Task prompt: An image-free, exact copy of the records below is required.

Stored entries:
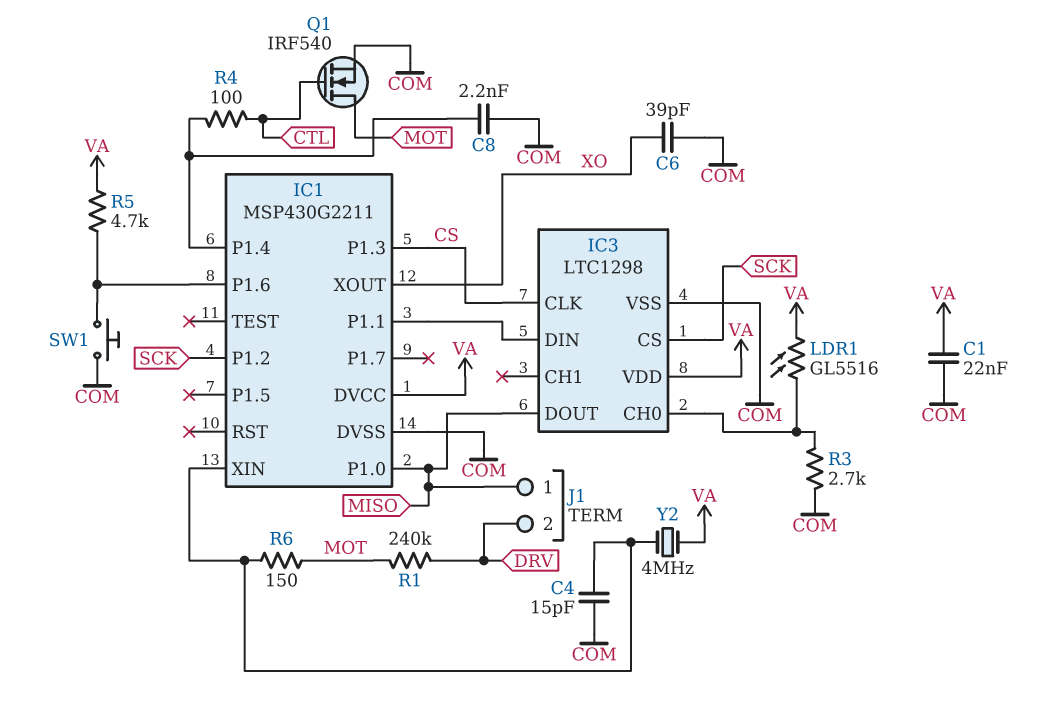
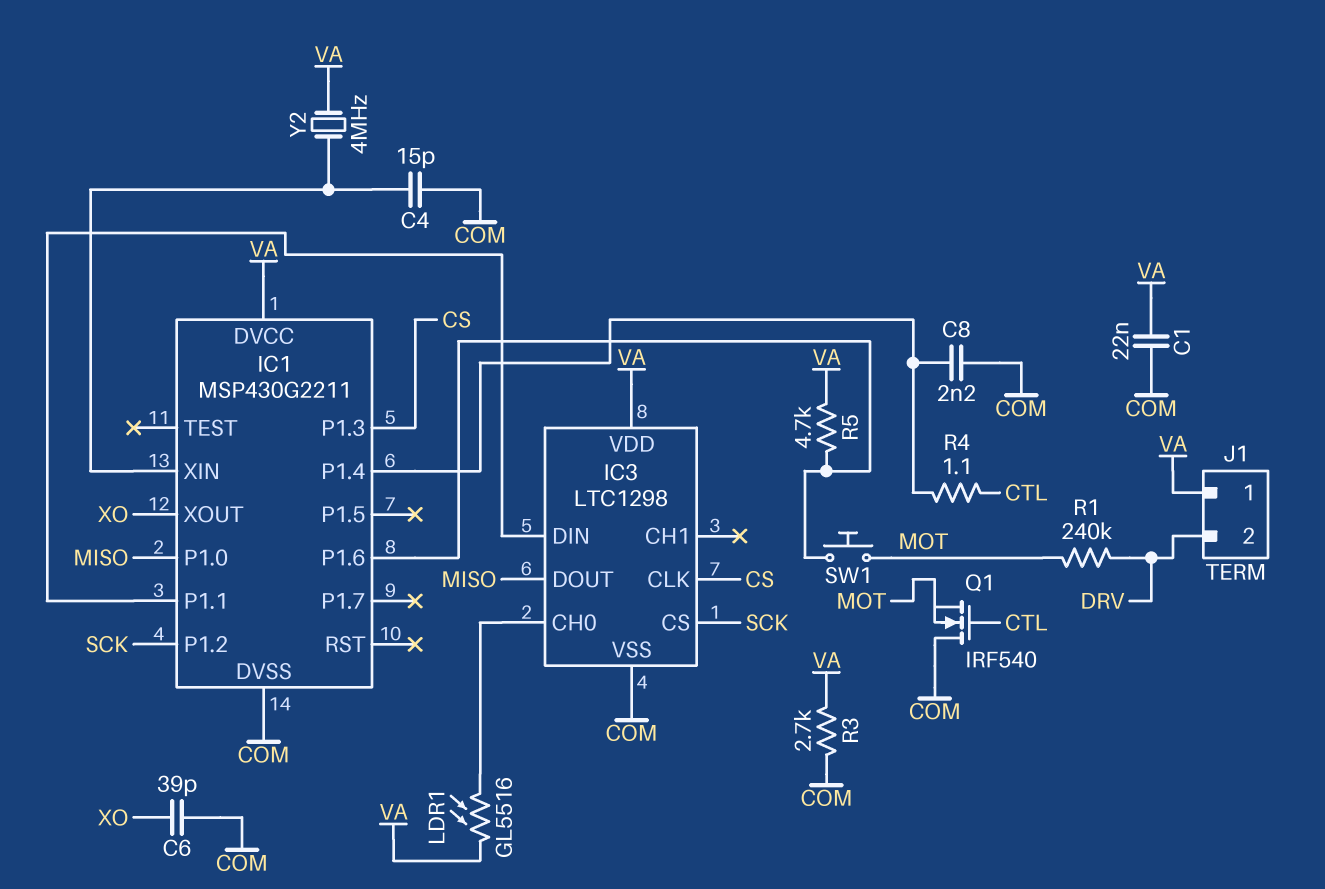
J1 pin 1: MISO -> VA
Q1: NMOS IRF540 (G CTL, D MOT, S COM) -> NMOS IRF540 (G CTL, D COM, S MOT)
R3: 2.7k (COM, IC3/CH0) -> 2.7k (COM, VA)
R4: 100 (CTL, IC1/P1.4) -> 1.1 (CTL, IC1/P1.4)
R6: 150 (IC1/XIN, MOT) -> none
SW1: button (COM, IC1/P1.6) -> button (IC1/P1.6, MOT)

Answer space:
J1 pin 1: MISO -> VA
Q1: NMOS IRF540 (G CTL, D MOT, S COM) -> NMOS IRF540 (G CTL, D COM, S MOT)
R3: 2.7k (COM, IC3/CH0) -> 2.7k (COM, VA)
R4: 100 (CTL, IC1/P1.4) -> 1.1 (CTL, IC1/P1.4)
R6: 150 (IC1/XIN, MOT) -> none
SW1: button (COM, IC1/P1.6) -> button (IC1/P1.6, MOT)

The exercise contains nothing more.